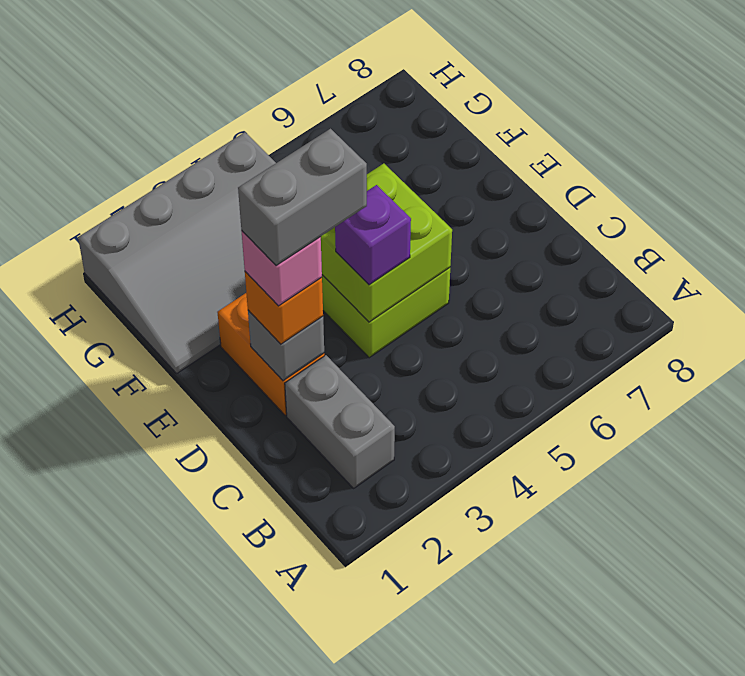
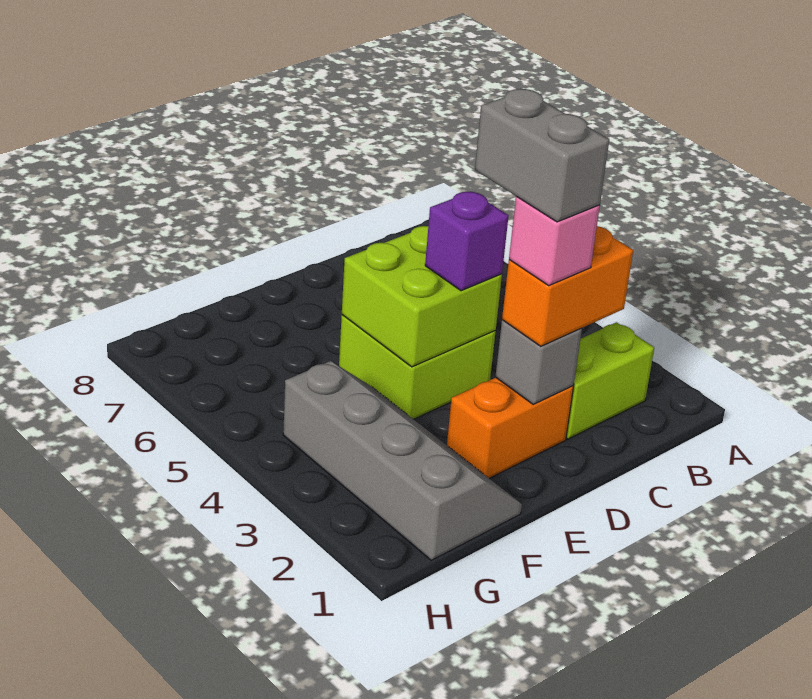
grey brick B2:C2 level 1 -> lime brick B2:C2 level 1
orange brick D2 level 3 -> orange brick C2:D2 level 3
grey slope F1:H4 level 1 top H -> grey slope F1:G4 level 1 top G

▸ Task directions
Word for word, return the material, omitting the pictures.

▸ Answer box
grey brick B2:C2 level 1 -> lime brick B2:C2 level 1
orange brick D2 level 3 -> orange brick C2:D2 level 3
grey slope F1:H4 level 1 top H -> grey slope F1:G4 level 1 top G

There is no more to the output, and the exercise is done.